▸ TASK INSTRUCTIONS
Go through the records and show each line where the word "degrees" occurs.
*** Opening of RECORDS TO PROCESS ***
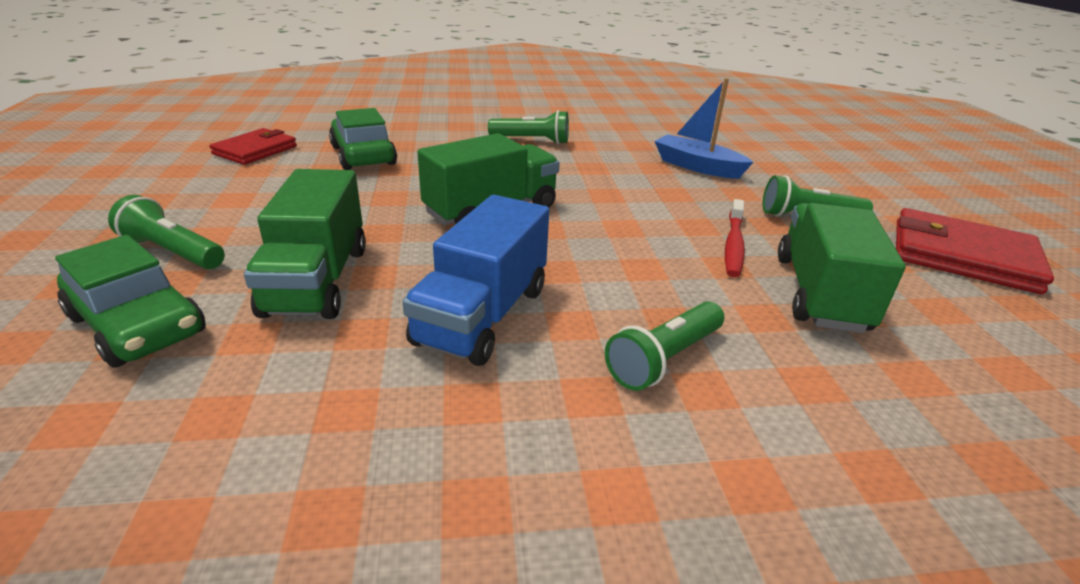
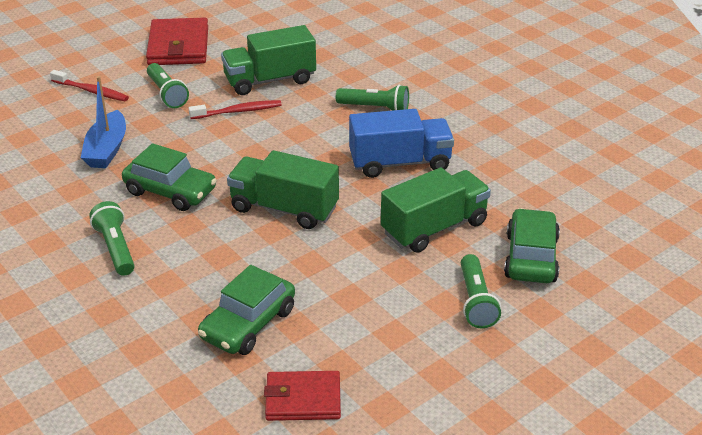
camera: 120 degrees left, 5 degrees up
(591, 173) = (170, 191): none -> green car
(834, 184) = (91, 91): none -> red toothbrush

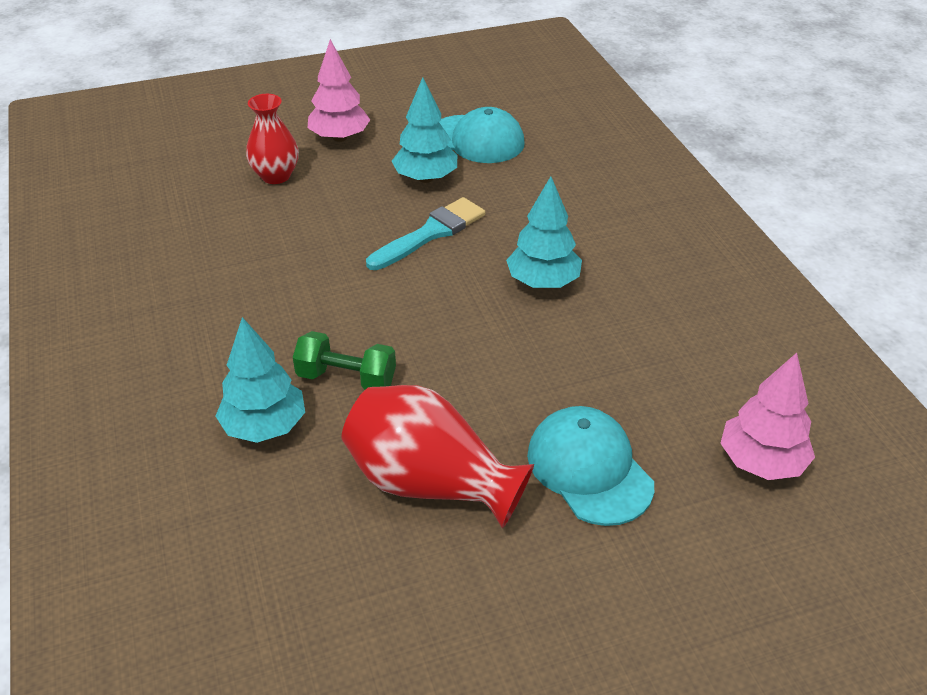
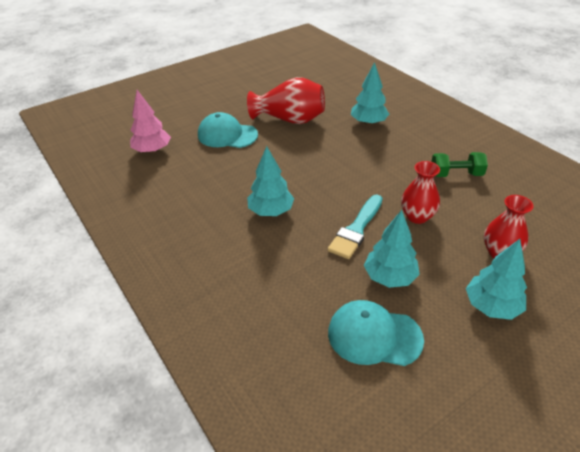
camera: 165 degrees right, 0 degrees up
(335, 232) = (417, 216): none -> red vase
(340, 138) = (491, 306): pink tree -> turquoise tree
(346, 378) = (348, 145): green dumbbell -> green dumbbell (456, 174)
(589, 469) = (227, 135): turquoise cap -> turquoise cap turned 150 degrees clockwise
*** Close of RECORDS TO PROCESS ***
▸ WRITTEN ANSWER
camera: 120 degrees left, 5 degrees up
camera: 165 degrees right, 0 degrees up
(589, 469) = (227, 135): turquoise cap -> turquoise cap turned 150 degrees clockwise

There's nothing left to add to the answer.